Work to be completed: Would you transcribe the listing exactly as it stands, minus any images?

Data block:
────────────────────
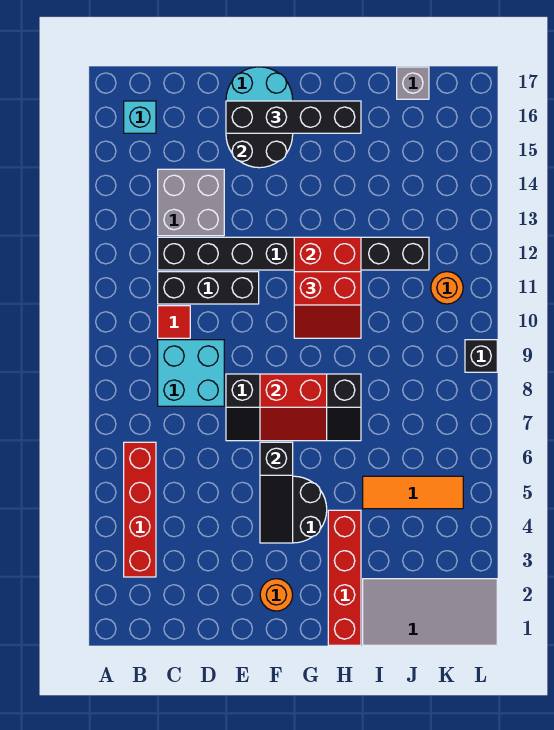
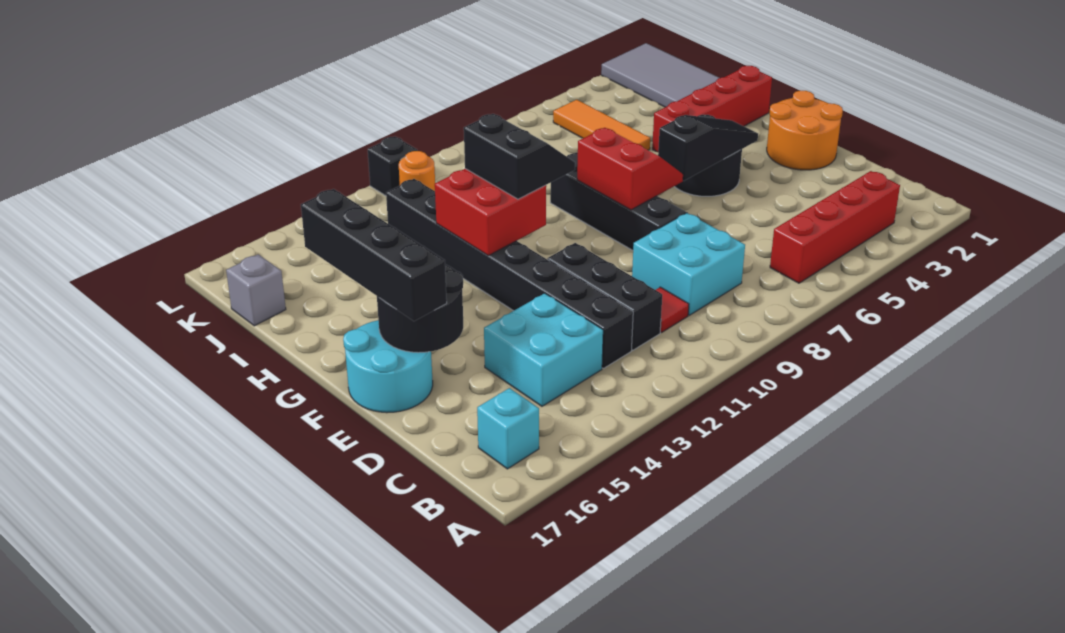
grey brick C13:D14 level 1 -> cyan brick C13:D14 level 1
orange round brick F2 level 1 -> orange round brick E1:F2 level 1
red slope G10:H11 level 3 top 11 -> black slope G10:H11 level 3 top 11
black brick L9 level 1 -> black brick L11 level 1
────────────────────
Exercise output:
grey brick C13:D14 level 1 -> cyan brick C13:D14 level 1
orange round brick F2 level 1 -> orange round brick E1:F2 level 1
red slope G10:H11 level 3 top 11 -> black slope G10:H11 level 3 top 11
black brick L9 level 1 -> black brick L11 level 1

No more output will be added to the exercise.